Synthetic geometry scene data

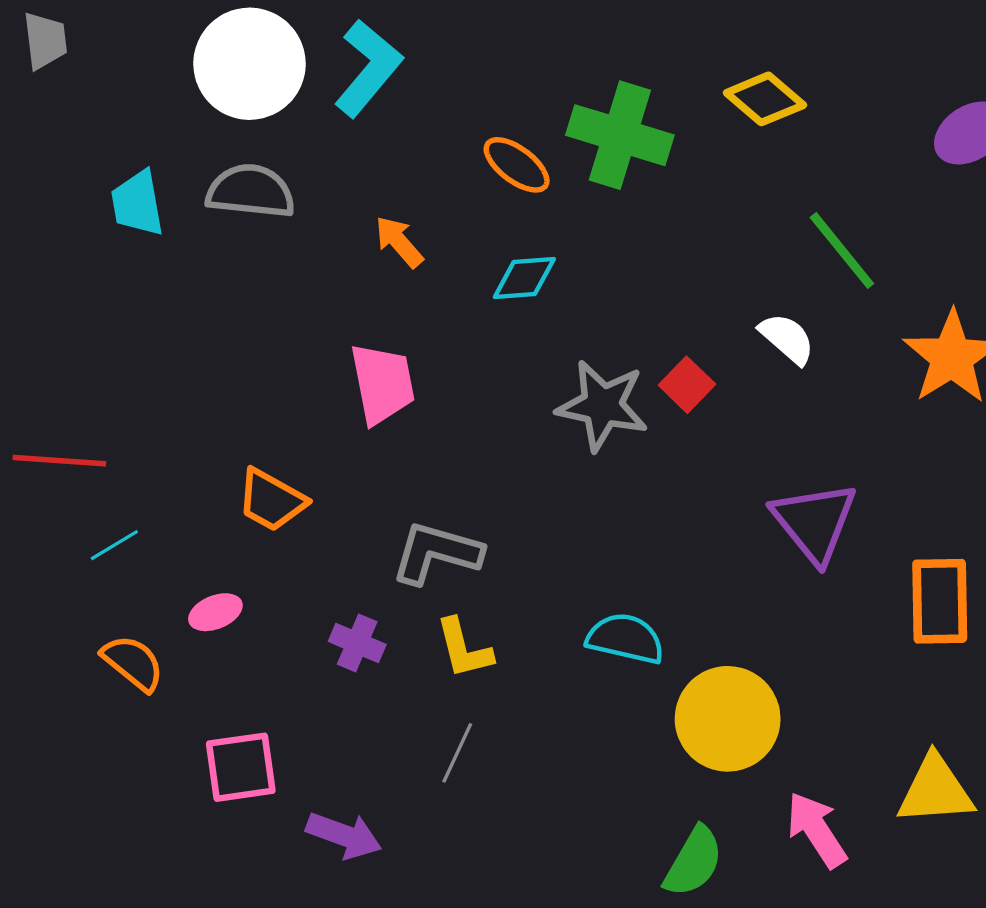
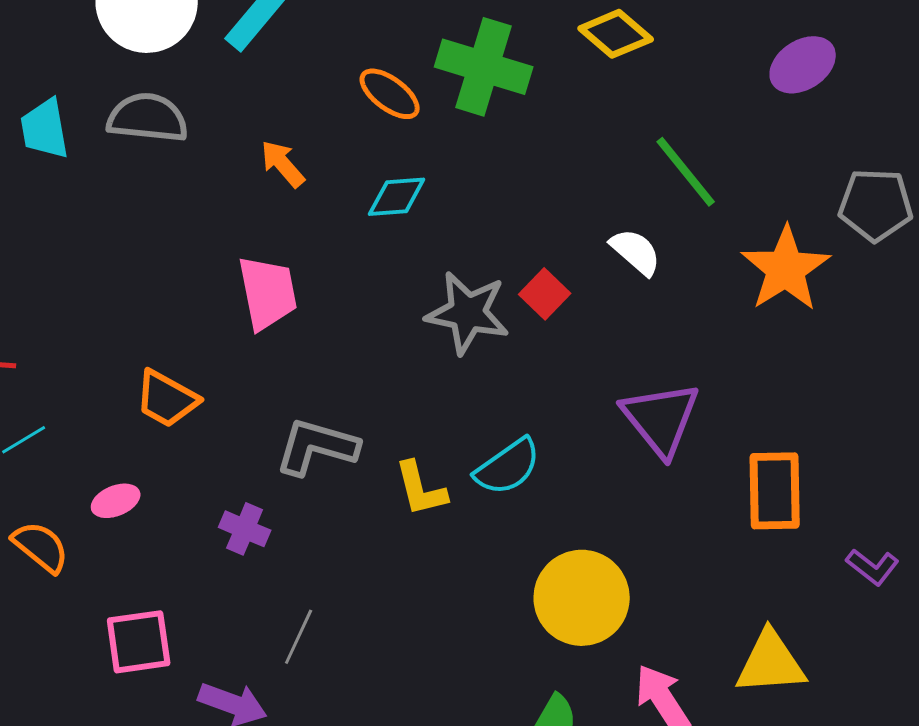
cyan semicircle: (625, 639) -> (508, 467), moved, turned 132
yellow L-shape: (464, 648) -> (421, 489), moved
gray line: (457, 753) -> (299, 637), moved

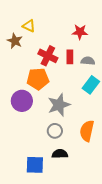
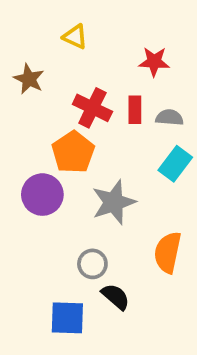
yellow triangle: (29, 26) -> (75, 37), moved
orange pentagon: (38, 79) -> (73, 152), turned -30
gray circle: (55, 131) -> (92, 264), moved
black semicircle: (60, 154) -> (116, 297), turned 42

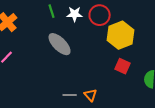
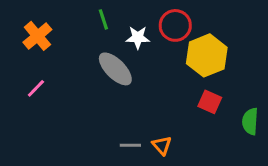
white star: (75, 14) -> (138, 37), moved

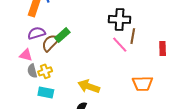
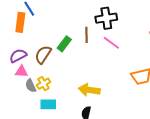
purple semicircle: (36, 33) -> (18, 56), moved
green rectangle: (62, 35) -> (64, 44), moved
brown line: (133, 36) -> (87, 35), moved

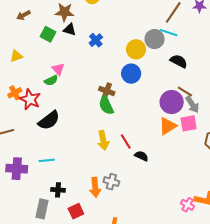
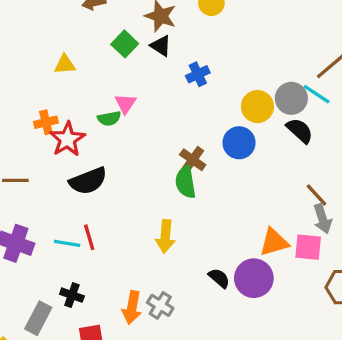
black semicircle: (179, 61) -> (300, 131), moved
purple circle: (172, 102) -> (254, 278), moved
red line: (126, 142) -> (89, 237), moved

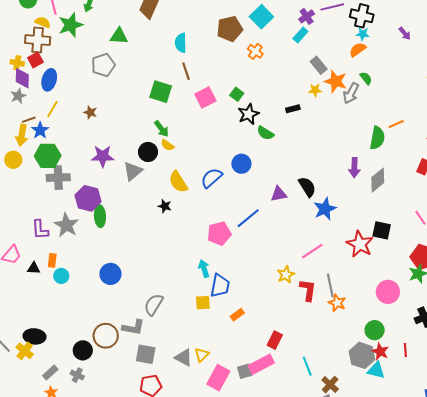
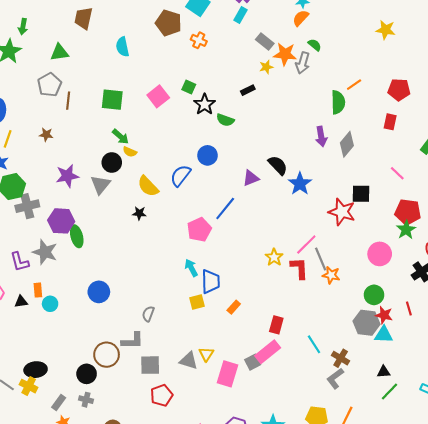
brown pentagon: (230, 29) -> (169, 23), turned -30
brown line: (186, 71) -> (68, 101), moved, turned 36
pink line: (312, 251) -> (306, 245), moved
gray semicircle: (154, 305) -> (148, 314), size x0.7

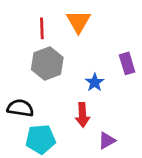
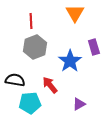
orange triangle: (78, 22) -> (75, 13), moved
blue star: (95, 82) -> (70, 61), size x1.6
red arrow: (82, 115) -> (50, 85), moved, turned 144

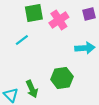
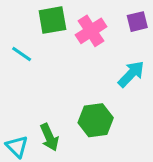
cyan line: (22, 40) -> (22, 54), moved, turned 72
cyan arrow: (85, 48) -> (131, 74), turned -42

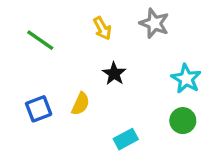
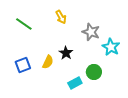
gray star: (154, 23) -> (91, 32), moved
black star: (114, 74) -> (66, 53), moved
green circle: (183, 121) -> (94, 72), moved

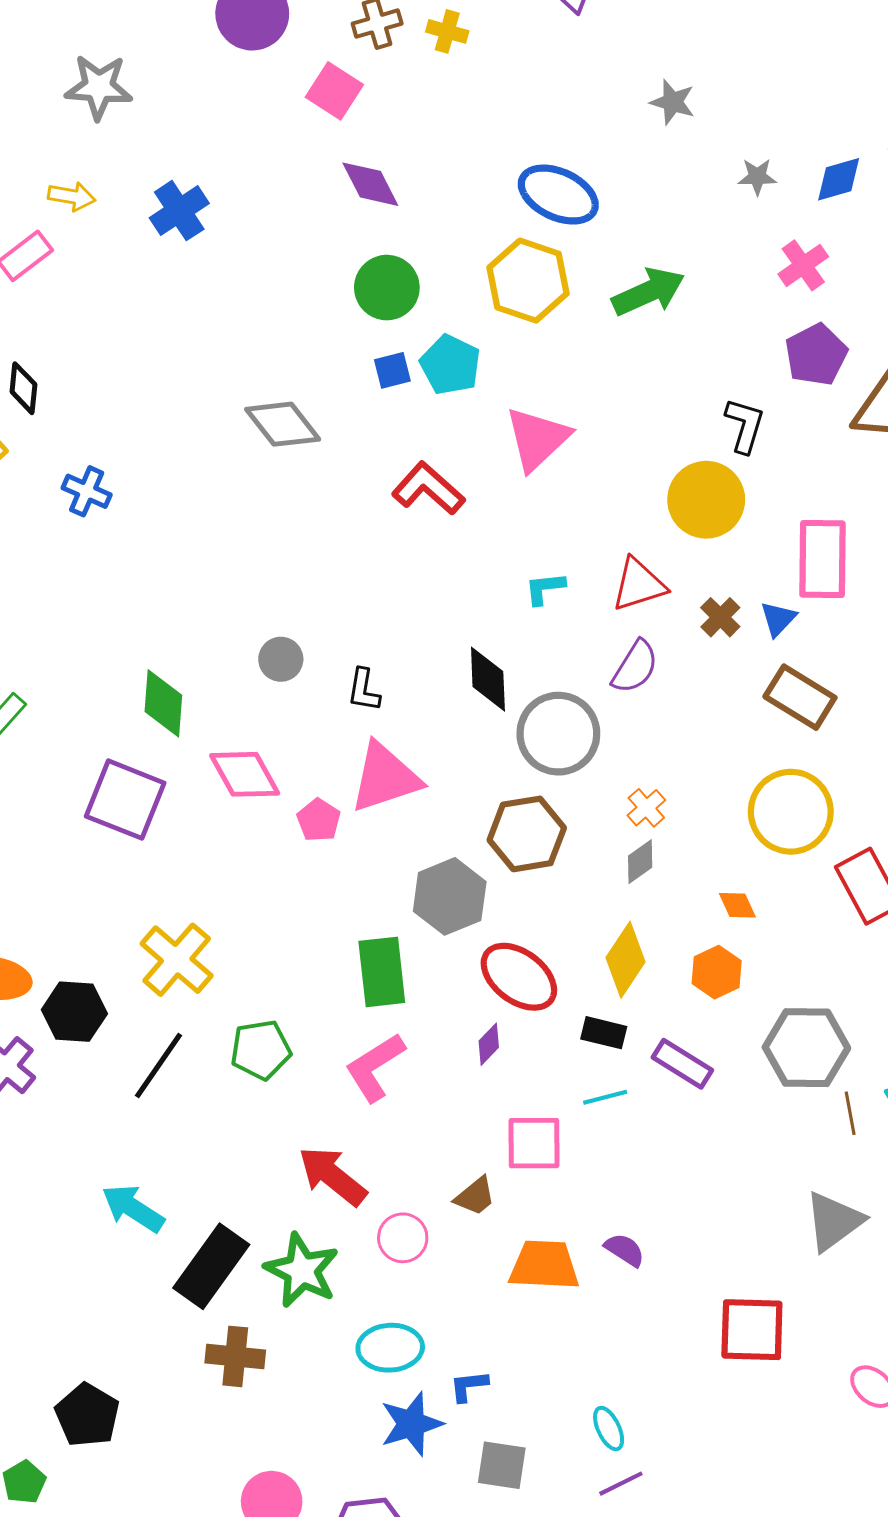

Task to complete
Nothing but a number should be given: the count of lines above that hold "arrow".

Task solution
2